[Extracted records]
Segment Open
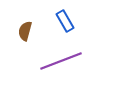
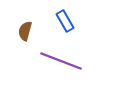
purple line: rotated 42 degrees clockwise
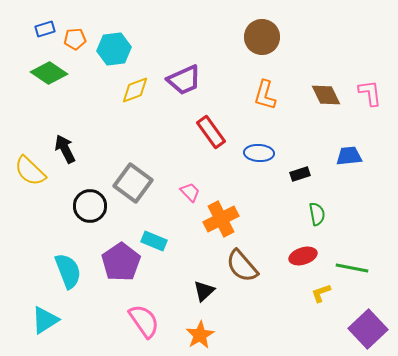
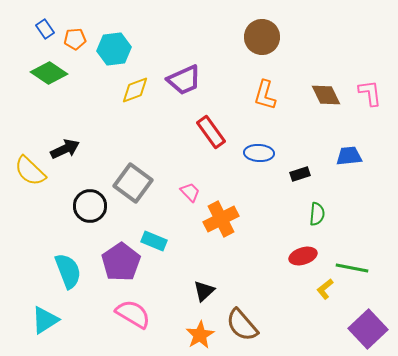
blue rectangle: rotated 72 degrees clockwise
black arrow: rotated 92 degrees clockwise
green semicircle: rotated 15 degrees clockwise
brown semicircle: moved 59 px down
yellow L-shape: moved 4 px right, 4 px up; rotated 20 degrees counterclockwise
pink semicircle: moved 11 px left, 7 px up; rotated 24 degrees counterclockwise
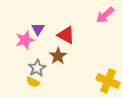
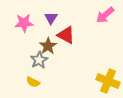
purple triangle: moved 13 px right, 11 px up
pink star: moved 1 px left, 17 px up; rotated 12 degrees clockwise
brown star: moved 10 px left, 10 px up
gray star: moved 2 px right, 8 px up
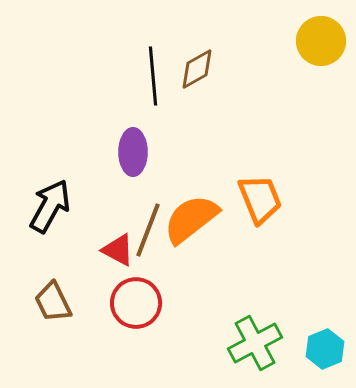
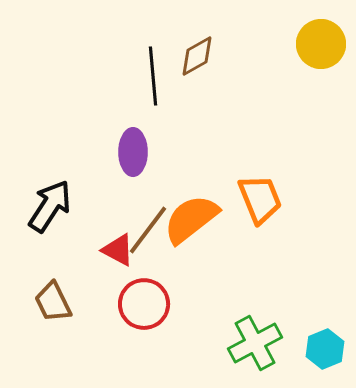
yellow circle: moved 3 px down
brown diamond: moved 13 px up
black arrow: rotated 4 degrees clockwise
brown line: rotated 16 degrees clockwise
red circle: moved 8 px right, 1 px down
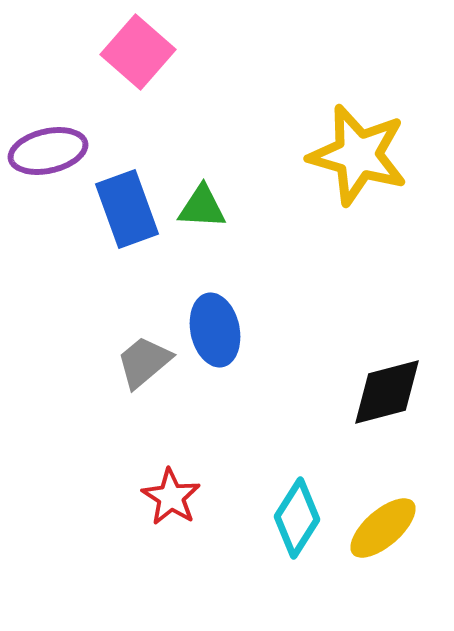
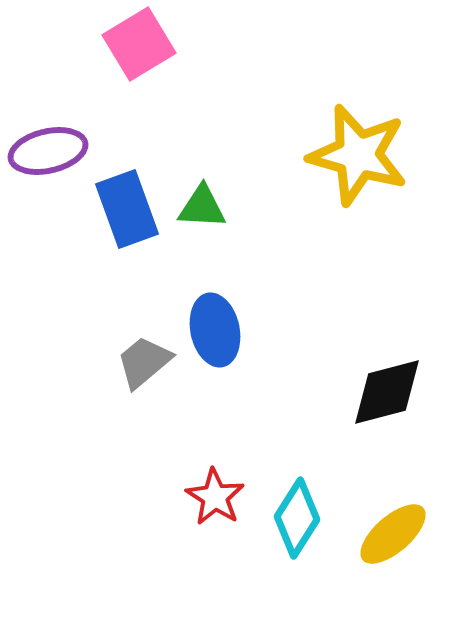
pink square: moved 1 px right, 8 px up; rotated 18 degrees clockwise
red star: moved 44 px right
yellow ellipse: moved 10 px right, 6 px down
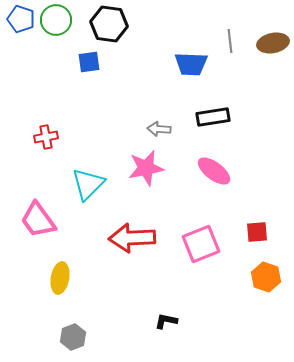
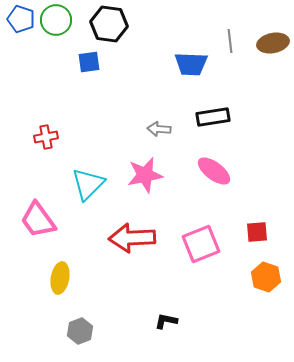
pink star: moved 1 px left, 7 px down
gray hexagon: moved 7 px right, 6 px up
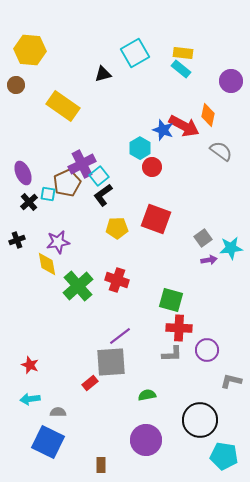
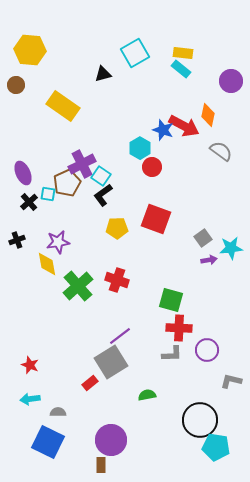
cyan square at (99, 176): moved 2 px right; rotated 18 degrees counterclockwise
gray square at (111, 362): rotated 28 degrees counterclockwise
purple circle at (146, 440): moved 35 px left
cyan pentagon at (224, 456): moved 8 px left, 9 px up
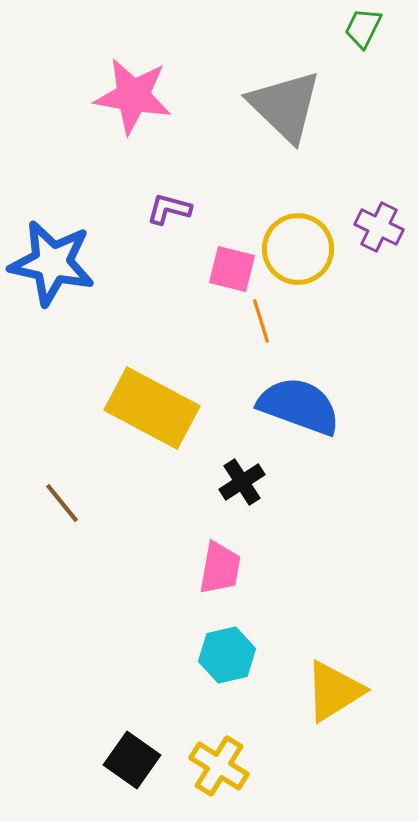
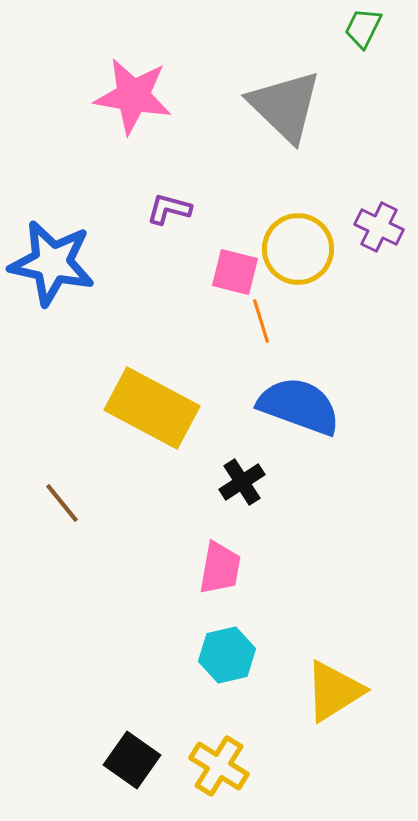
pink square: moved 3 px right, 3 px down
Segment Closed
> REQUIRED WORK
Could you write out all the records exactly, without the pictures?

> RESPONSE TO THIS TASK
purple line: rotated 42 degrees clockwise
blue rectangle: rotated 72 degrees clockwise
black arrow: rotated 92 degrees clockwise
green semicircle: rotated 15 degrees clockwise
brown semicircle: moved 59 px down
yellow L-shape: moved 4 px right, 4 px up; rotated 20 degrees counterclockwise
pink semicircle: moved 11 px left, 7 px up; rotated 24 degrees counterclockwise
purple triangle: moved 13 px right, 11 px up
pink star: moved 1 px left, 17 px up; rotated 12 degrees clockwise
brown star: moved 10 px left, 10 px up
gray star: moved 2 px right, 8 px up
yellow circle: moved 3 px down
brown diamond: moved 13 px up
black arrow: rotated 4 degrees clockwise
brown line: rotated 16 degrees clockwise
red circle: moved 8 px right, 1 px down
pink square: moved 1 px right, 8 px up; rotated 18 degrees clockwise
red star: moved 44 px right
yellow ellipse: moved 10 px right, 6 px down
pink star: moved 1 px left, 7 px down
gray hexagon: moved 7 px right, 6 px up
cyan square at (99, 176): moved 2 px right; rotated 18 degrees counterclockwise
gray square at (111, 362): rotated 28 degrees counterclockwise
purple circle at (146, 440): moved 35 px left
cyan pentagon at (224, 456): moved 8 px left, 9 px up
pink square: moved 3 px right, 3 px down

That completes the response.